* What to do: Transcribe the data. Leave out nothing.

Coordinate-based object records:

****************

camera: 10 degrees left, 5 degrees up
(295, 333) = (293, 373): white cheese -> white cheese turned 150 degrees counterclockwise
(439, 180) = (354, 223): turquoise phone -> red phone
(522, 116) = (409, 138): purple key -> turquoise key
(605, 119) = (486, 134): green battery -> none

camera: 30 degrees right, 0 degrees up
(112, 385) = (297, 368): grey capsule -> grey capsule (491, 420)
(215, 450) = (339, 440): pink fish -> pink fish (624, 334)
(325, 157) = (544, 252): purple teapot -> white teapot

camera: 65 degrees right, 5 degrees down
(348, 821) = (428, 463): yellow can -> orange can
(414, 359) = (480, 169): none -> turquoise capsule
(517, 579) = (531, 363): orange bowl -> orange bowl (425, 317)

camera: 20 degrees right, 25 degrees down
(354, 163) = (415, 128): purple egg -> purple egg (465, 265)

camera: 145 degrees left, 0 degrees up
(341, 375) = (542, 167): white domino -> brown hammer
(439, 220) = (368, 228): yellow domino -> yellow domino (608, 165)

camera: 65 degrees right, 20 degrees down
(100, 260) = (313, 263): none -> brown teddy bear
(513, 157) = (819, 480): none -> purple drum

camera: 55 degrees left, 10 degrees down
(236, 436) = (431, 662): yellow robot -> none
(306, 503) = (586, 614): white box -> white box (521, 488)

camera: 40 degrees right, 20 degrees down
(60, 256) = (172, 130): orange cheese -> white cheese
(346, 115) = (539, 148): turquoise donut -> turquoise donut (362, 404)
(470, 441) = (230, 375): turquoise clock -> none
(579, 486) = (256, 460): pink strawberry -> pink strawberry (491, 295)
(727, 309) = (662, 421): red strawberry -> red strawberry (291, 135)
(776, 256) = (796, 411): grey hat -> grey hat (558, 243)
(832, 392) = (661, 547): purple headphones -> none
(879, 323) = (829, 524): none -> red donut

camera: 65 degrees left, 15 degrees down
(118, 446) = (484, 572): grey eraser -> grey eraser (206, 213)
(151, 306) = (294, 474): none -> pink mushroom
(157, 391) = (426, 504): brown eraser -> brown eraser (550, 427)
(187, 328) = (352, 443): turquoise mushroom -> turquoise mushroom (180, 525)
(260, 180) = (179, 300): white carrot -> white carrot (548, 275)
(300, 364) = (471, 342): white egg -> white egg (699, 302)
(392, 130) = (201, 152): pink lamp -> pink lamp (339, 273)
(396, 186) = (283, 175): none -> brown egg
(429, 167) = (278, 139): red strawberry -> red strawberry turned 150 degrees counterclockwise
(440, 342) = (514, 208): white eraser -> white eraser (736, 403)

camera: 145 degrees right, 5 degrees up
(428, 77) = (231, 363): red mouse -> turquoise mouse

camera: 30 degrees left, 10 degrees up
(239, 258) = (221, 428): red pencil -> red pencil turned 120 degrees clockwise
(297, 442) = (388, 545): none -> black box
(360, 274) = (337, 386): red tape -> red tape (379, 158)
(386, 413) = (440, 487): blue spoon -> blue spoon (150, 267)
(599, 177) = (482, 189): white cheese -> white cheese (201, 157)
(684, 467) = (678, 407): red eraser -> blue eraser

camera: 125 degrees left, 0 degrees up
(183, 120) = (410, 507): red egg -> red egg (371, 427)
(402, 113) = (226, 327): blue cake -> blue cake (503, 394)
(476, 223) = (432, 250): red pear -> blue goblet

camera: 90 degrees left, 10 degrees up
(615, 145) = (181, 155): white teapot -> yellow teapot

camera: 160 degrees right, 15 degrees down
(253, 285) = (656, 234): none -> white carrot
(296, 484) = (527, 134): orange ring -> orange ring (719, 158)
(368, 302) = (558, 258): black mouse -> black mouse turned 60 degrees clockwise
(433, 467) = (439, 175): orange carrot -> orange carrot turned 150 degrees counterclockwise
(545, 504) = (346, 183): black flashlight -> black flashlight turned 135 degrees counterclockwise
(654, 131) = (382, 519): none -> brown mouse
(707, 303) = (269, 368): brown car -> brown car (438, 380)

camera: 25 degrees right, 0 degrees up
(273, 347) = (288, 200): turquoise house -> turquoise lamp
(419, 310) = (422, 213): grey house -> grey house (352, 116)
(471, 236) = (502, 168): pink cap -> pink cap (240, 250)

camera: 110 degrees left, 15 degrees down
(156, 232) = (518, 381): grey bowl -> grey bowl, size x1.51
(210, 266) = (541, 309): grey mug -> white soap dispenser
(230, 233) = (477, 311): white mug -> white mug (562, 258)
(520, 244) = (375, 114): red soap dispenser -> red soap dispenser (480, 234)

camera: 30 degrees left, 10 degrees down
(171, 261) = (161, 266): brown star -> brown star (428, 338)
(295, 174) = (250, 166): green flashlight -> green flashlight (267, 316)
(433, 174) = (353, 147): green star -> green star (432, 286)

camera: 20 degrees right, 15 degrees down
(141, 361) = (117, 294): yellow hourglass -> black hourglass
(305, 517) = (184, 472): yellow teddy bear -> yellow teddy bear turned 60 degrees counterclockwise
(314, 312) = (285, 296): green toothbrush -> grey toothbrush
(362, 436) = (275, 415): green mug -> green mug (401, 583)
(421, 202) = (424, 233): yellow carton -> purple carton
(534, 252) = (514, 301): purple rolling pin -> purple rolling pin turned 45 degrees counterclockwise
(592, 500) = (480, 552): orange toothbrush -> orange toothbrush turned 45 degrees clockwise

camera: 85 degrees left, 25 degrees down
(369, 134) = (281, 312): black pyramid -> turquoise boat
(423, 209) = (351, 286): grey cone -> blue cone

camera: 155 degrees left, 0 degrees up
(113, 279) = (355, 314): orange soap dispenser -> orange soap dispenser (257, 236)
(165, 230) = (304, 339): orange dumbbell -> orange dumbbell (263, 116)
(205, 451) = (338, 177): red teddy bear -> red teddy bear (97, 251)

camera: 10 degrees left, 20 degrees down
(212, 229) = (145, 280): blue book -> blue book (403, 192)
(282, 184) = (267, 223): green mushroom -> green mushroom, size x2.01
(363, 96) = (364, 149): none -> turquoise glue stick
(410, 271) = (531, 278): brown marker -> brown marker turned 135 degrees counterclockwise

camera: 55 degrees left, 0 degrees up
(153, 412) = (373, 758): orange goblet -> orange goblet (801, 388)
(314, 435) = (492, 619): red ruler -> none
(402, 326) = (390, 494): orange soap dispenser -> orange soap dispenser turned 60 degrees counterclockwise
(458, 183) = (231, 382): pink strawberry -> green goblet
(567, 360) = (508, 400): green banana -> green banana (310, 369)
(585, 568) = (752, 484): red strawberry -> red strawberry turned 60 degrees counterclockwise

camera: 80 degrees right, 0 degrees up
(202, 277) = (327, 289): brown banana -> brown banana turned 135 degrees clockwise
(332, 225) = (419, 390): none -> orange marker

****************

* Answer area:
camera: 10 degrees left, 5 degrees up
(295, 333) = (293, 373): white cheese -> white cheese turned 150 degrees counterclockwise
(439, 180) = (354, 223): turquoise phone -> red phone
(522, 116) = (409, 138): purple key -> turquoise key
(605, 119) = (486, 134): green battery -> none

camera: 30 degrees right, 0 degrees up
(112, 385) = (297, 368): grey capsule -> grey capsule (491, 420)
(215, 450) = (339, 440): pink fish -> pink fish (624, 334)
(325, 157) = (544, 252): purple teapot -> white teapot

camera: 65 degrees right, 5 degrees down
(348, 821) = (428, 463): yellow can -> orange can
(414, 359) = (480, 169): none -> turquoise capsule
(517, 579) = (531, 363): orange bowl -> orange bowl (425, 317)

camera: 20 degrees right, 25 degrees down
(354, 163) = (415, 128): purple egg -> purple egg (465, 265)

camera: 145 degrees left, 0 degrees up
(341, 375) = (542, 167): white domino -> brown hammer
(439, 220) = (368, 228): yellow domino -> yellow domino (608, 165)

camera: 65 degrees right, 20 degrees down
(100, 260) = (313, 263): none -> brown teddy bear
(513, 157) = (819, 480): none -> purple drum

camera: 55 degrees left, 10 degrees down
(236, 436) = (431, 662): yellow robot -> none
(306, 503) = (586, 614): white box -> white box (521, 488)

camera: 40 degrees right, 20 degrees down
(60, 256) = (172, 130): orange cheese -> white cheese
(346, 115) = (539, 148): turquoise donut -> turquoise donut (362, 404)
(470, 441) = (230, 375): turquoise clock -> none
(579, 486) = (256, 460): pink strawberry -> pink strawberry (491, 295)
(727, 309) = (662, 421): red strawberry -> red strawberry (291, 135)
(776, 256) = (796, 411): grey hat -> grey hat (558, 243)
(832, 392) = (661, 547): purple headphones -> none
(879, 323) = (829, 524): none -> red donut

camera: 65 degrees left, 15 degrees down
(118, 446) = (484, 572): grey eraser -> grey eraser (206, 213)
(151, 306) = (294, 474): none -> pink mushroom
(157, 391) = (426, 504): brown eraser -> brown eraser (550, 427)
(187, 328) = (352, 443): turquoise mushroom -> turquoise mushroom (180, 525)
(260, 180) = (179, 300): white carrot -> white carrot (548, 275)
(300, 364) = (471, 342): white egg -> white egg (699, 302)
(392, 130) = (201, 152): pink lamp -> pink lamp (339, 273)
(396, 186) = (283, 175): none -> brown egg
(429, 167) = (278, 139): red strawberry -> red strawberry turned 150 degrees counterclockwise
(440, 342) = (514, 208): white eraser -> white eraser (736, 403)

camera: 145 degrees right, 5 degrees up
(428, 77) = (231, 363): red mouse -> turquoise mouse

camera: 30 degrees left, 10 degrees up
(239, 258) = (221, 428): red pencil -> red pencil turned 120 degrees clockwise
(297, 442) = (388, 545): none -> black box
(360, 274) = (337, 386): red tape -> red tape (379, 158)
(386, 413) = (440, 487): blue spoon -> blue spoon (150, 267)
(599, 177) = (482, 189): white cheese -> white cheese (201, 157)
(684, 467) = (678, 407): red eraser -> blue eraser

camera: 125 degrees left, 0 degrees up
(183, 120) = (410, 507): red egg -> red egg (371, 427)
(402, 113) = (226, 327): blue cake -> blue cake (503, 394)
(476, 223) = (432, 250): red pear -> blue goblet

camera: 90 degrees left, 10 degrees up
(615, 145) = (181, 155): white teapot -> yellow teapot

camera: 160 degrees right, 15 degrees down
(253, 285) = (656, 234): none -> white carrot
(296, 484) = (527, 134): orange ring -> orange ring (719, 158)
(368, 302) = (558, 258): black mouse -> black mouse turned 60 degrees clockwise
(433, 467) = (439, 175): orange carrot -> orange carrot turned 150 degrees counterclockwise
(545, 504) = (346, 183): black flashlight -> black flashlight turned 135 degrees counterclockwise
(654, 131) = (382, 519): none -> brown mouse
(707, 303) = (269, 368): brown car -> brown car (438, 380)

camera: 25 degrees right, 0 degrees up
(273, 347) = (288, 200): turquoise house -> turquoise lamp
(419, 310) = (422, 213): grey house -> grey house (352, 116)
(471, 236) = (502, 168): pink cap -> pink cap (240, 250)

camera: 110 degrees left, 15 degrees down
(156, 232) = (518, 381): grey bowl -> grey bowl, size x1.51
(210, 266) = (541, 309): grey mug -> white soap dispenser
(230, 233) = (477, 311): white mug -> white mug (562, 258)
(520, 244) = (375, 114): red soap dispenser -> red soap dispenser (480, 234)

camera: 30 degrees left, 10 degrees down
(171, 261) = (161, 266): brown star -> brown star (428, 338)
(295, 174) = (250, 166): green flashlight -> green flashlight (267, 316)
(433, 174) = (353, 147): green star -> green star (432, 286)

camera: 20 degrees right, 15 degrees down
(141, 361) = (117, 294): yellow hourglass -> black hourglass
(305, 517) = (184, 472): yellow teddy bear -> yellow teddy bear turned 60 degrees counterclockwise
(314, 312) = (285, 296): green toothbrush -> grey toothbrush
(362, 436) = (275, 415): green mug -> green mug (401, 583)
(421, 202) = (424, 233): yellow carton -> purple carton
(534, 252) = (514, 301): purple rolling pin -> purple rolling pin turned 45 degrees counterclockwise
(592, 500) = (480, 552): orange toothbrush -> orange toothbrush turned 45 degrees clockwise

camera: 85 degrees left, 25 degrees down
(369, 134) = (281, 312): black pyramid -> turquoise boat
(423, 209) = (351, 286): grey cone -> blue cone

camera: 155 degrees left, 0 degrees up
(113, 279) = (355, 314): orange soap dispenser -> orange soap dispenser (257, 236)
(165, 230) = (304, 339): orange dumbbell -> orange dumbbell (263, 116)
(205, 451) = (338, 177): red teddy bear -> red teddy bear (97, 251)

camera: 10 degrees left, 20 degrees down
(212, 229) = (145, 280): blue book -> blue book (403, 192)
(282, 184) = (267, 223): green mushroom -> green mushroom, size x2.01
(363, 96) = (364, 149): none -> turquoise glue stick
(410, 271) = (531, 278): brown marker -> brown marker turned 135 degrees counterclockwise

camera: 55 degrees left, 0 degrees up
(153, 412) = (373, 758): orange goblet -> orange goblet (801, 388)
(314, 435) = (492, 619): red ruler -> none
(402, 326) = (390, 494): orange soap dispenser -> orange soap dispenser turned 60 degrees counterclockwise
(458, 183) = (231, 382): pink strawberry -> green goblet
(567, 360) = (508, 400): green banana -> green banana (310, 369)
(585, 568) = (752, 484): red strawberry -> red strawberry turned 60 degrees counterclockwise

camera: 80 degrees right, 0 degrees up
(202, 277) = (327, 289): brown banana -> brown banana turned 135 degrees clockwise
(332, 225) = (419, 390): none -> orange marker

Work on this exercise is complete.